- GIVEN INFORMATION
=== Section Start ===
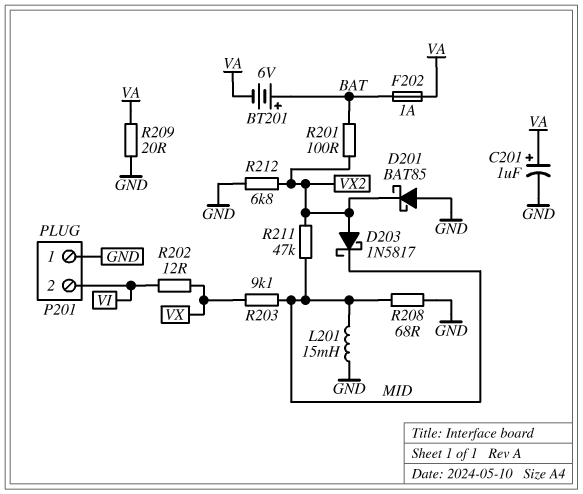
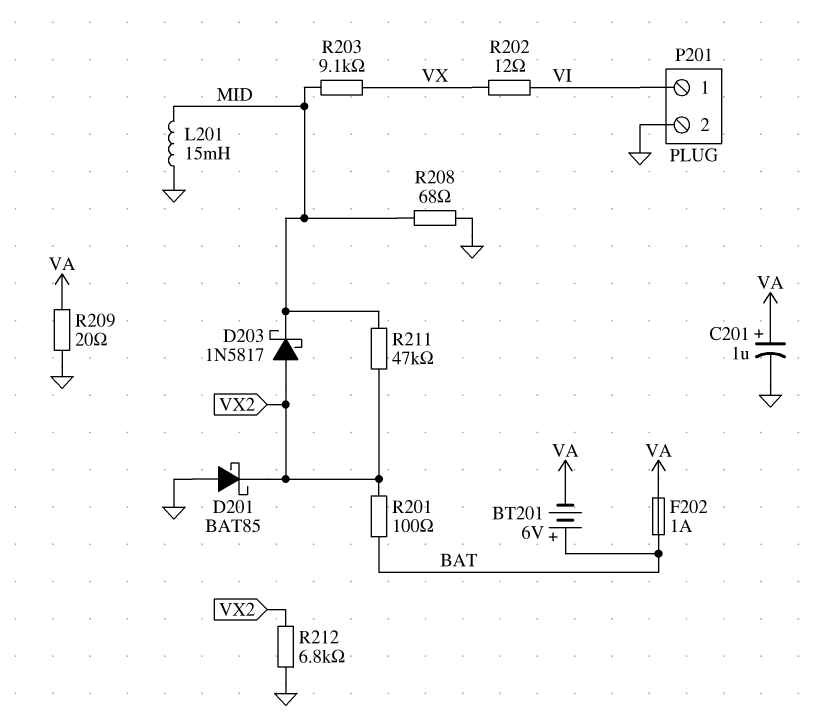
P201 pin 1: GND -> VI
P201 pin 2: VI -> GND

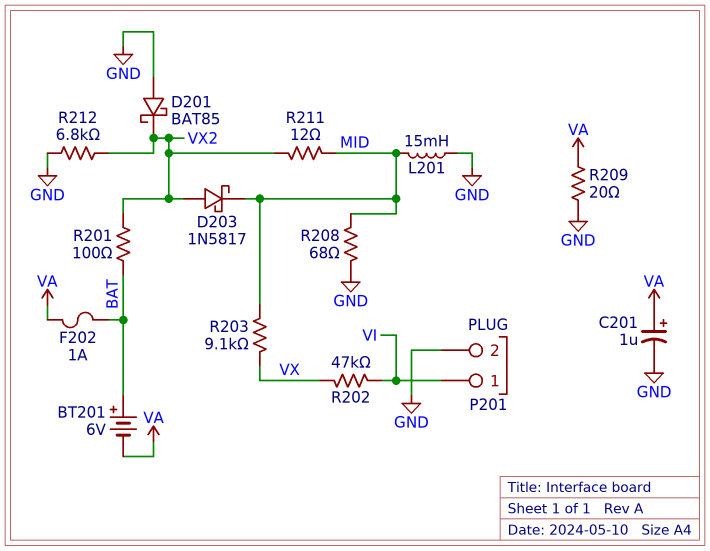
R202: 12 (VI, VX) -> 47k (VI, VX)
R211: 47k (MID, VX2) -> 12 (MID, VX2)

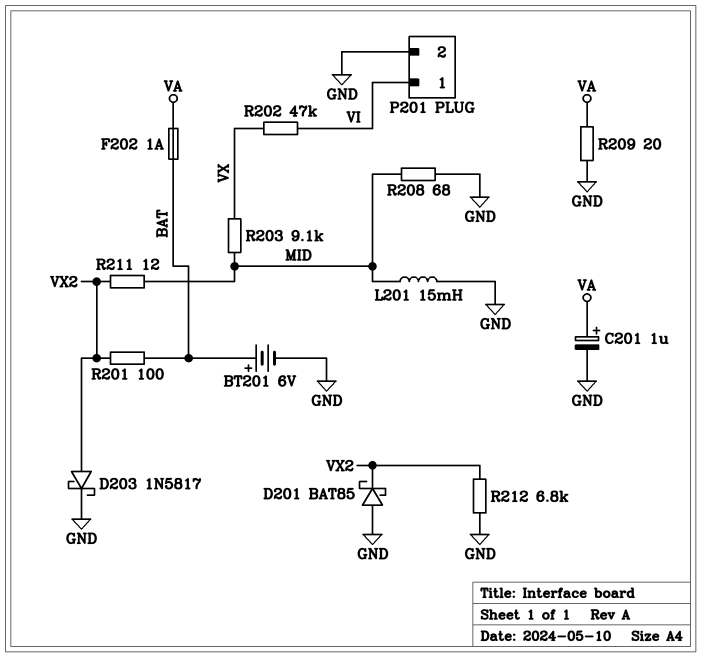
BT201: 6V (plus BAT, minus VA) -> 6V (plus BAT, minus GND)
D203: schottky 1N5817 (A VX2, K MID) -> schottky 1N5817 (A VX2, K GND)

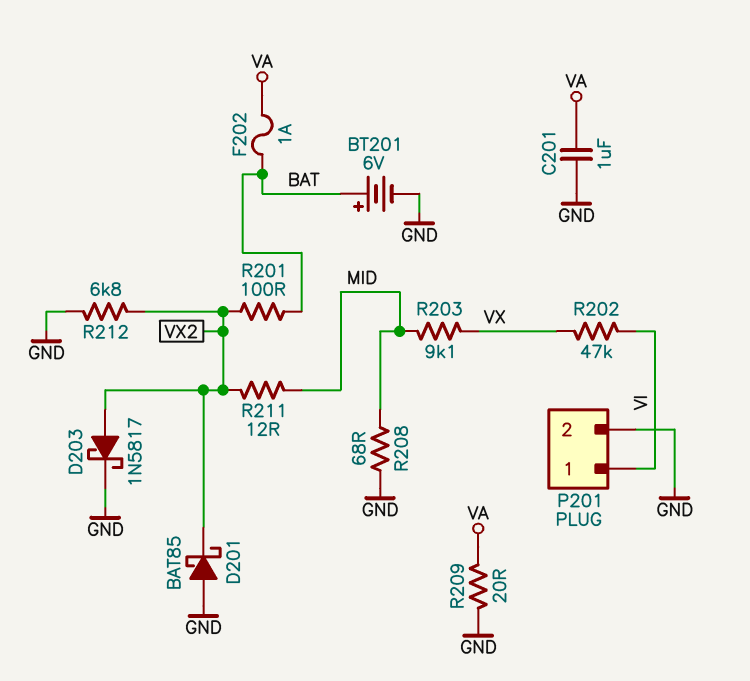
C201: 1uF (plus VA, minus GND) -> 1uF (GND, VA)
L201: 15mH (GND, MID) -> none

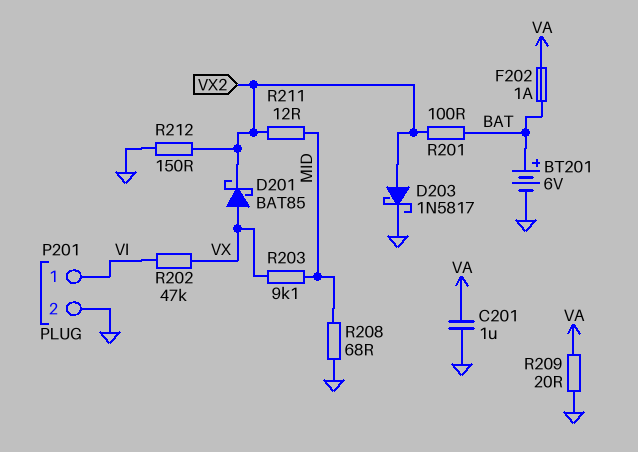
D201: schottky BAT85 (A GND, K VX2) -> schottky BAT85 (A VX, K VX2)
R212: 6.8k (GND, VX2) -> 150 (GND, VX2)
=== Section End ===
=== Section Start ===
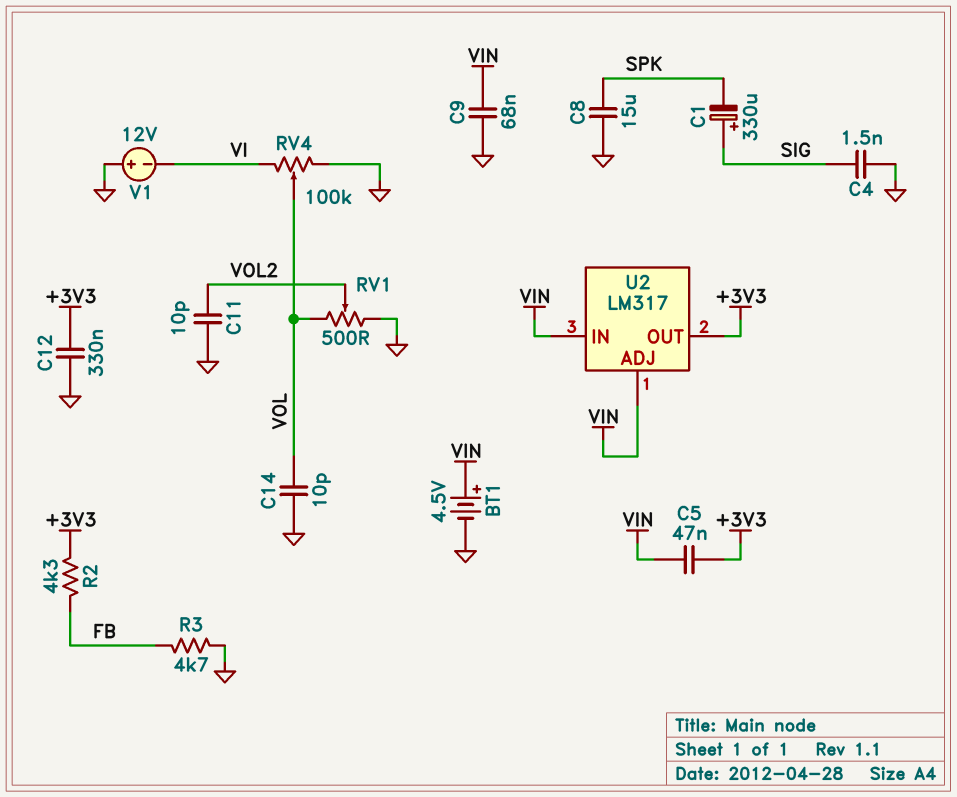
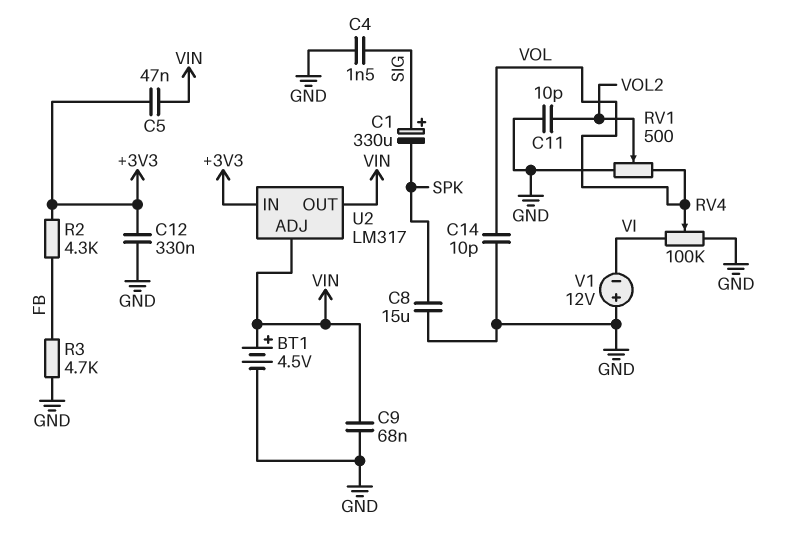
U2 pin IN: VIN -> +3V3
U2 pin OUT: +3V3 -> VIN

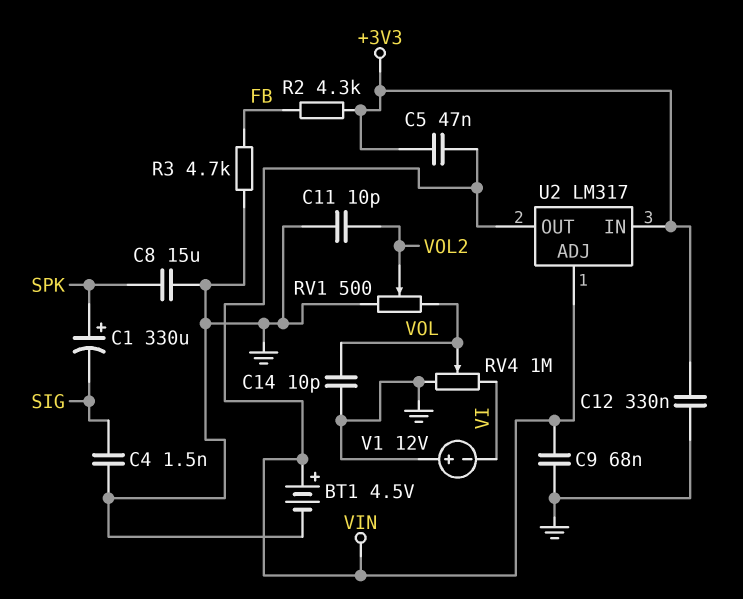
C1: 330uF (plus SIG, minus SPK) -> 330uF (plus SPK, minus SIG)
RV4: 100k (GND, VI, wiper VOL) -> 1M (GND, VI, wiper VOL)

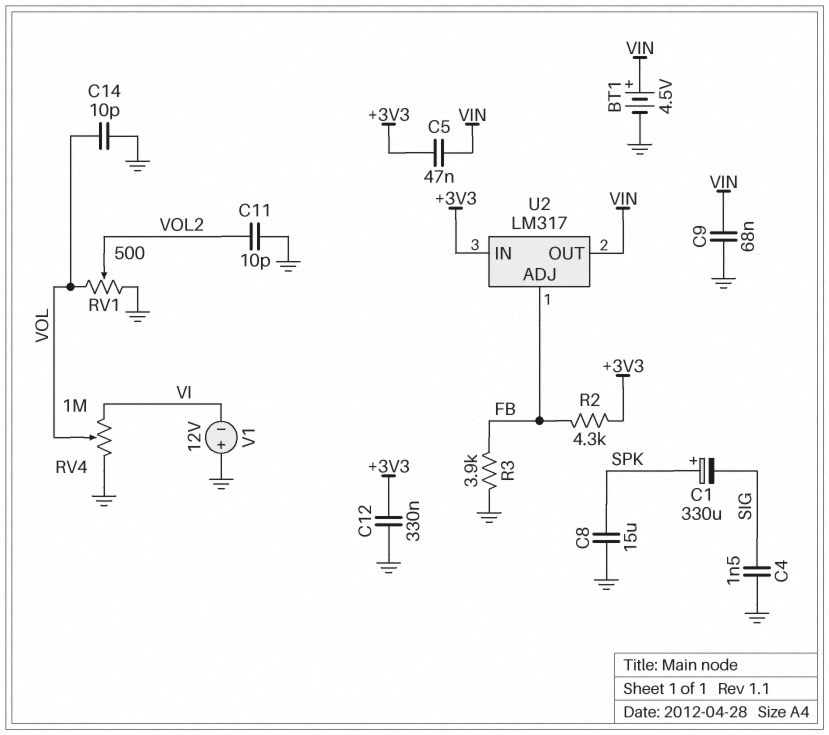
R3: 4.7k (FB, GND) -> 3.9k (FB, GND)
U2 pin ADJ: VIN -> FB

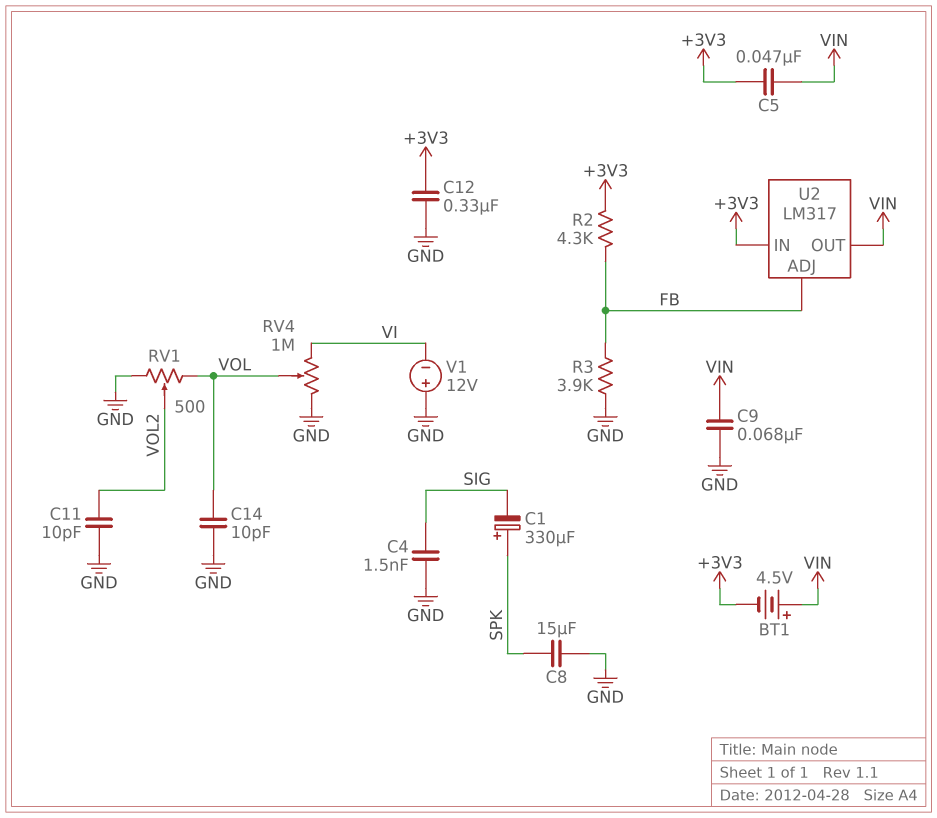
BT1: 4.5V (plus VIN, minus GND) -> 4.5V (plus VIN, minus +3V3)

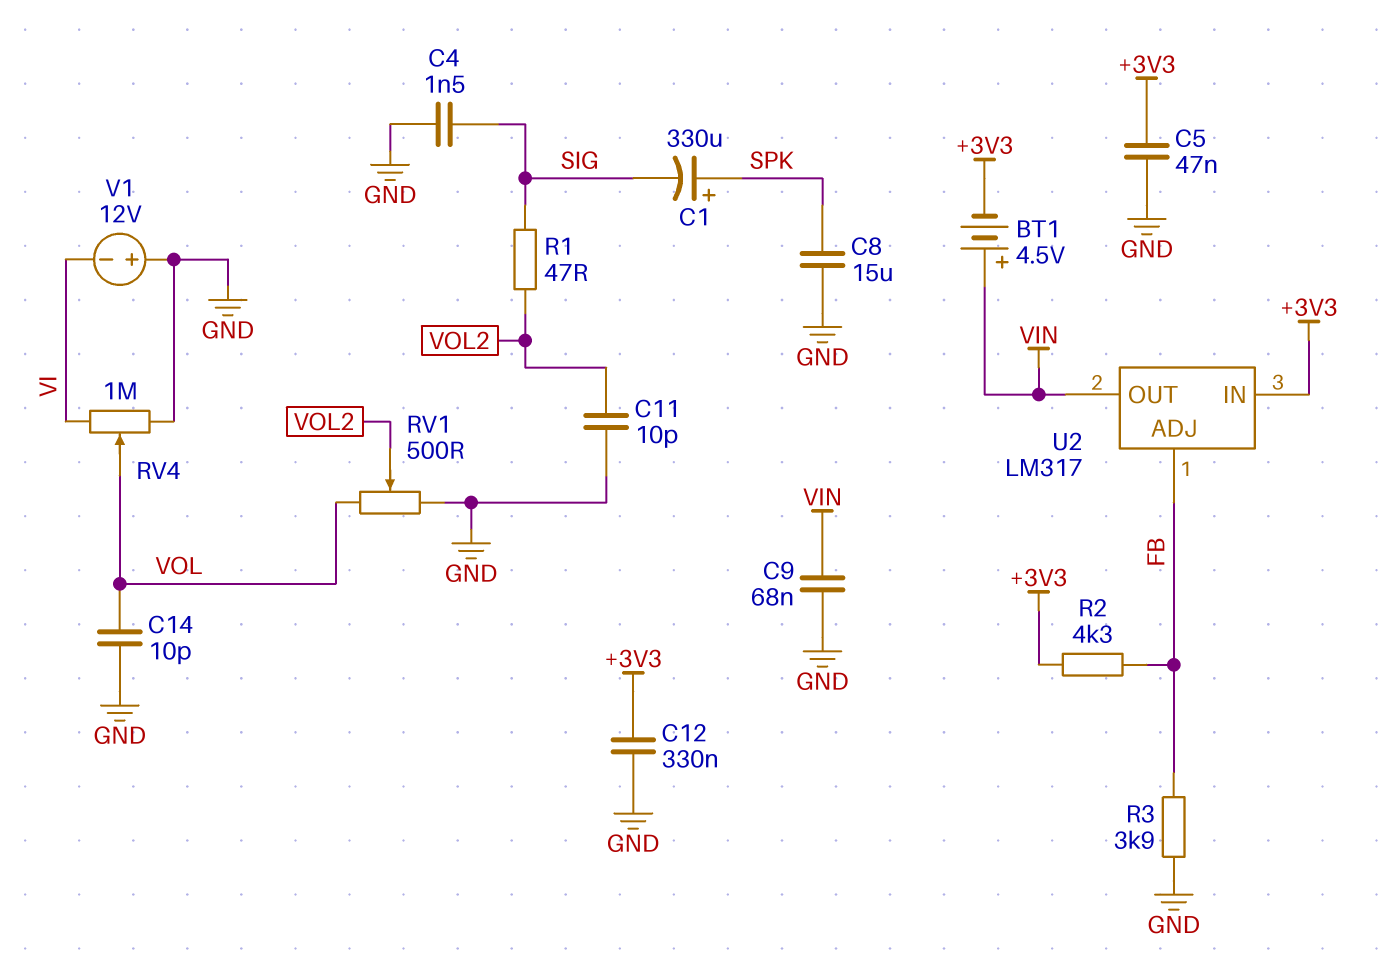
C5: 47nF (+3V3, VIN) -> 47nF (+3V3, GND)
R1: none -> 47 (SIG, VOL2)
=== Section End ===
- WORK INSTRUCTION
Everything above from the line with "R3: 4.7k (FB, GND) -> 3.9k (FB, GND)" through the line with "R1: none -> 47 (SIG, VOL2)" should be retyped exactly, and nothing else; omit pictures.

- EXERCISE RESPONSE
R3: 4.7k (FB, GND) -> 3.9k (FB, GND)
U2 pin ADJ: VIN -> FB

BT1: 4.5V (plus VIN, minus GND) -> 4.5V (plus VIN, minus +3V3)

C5: 47nF (+3V3, VIN) -> 47nF (+3V3, GND)
R1: none -> 47 (SIG, VOL2)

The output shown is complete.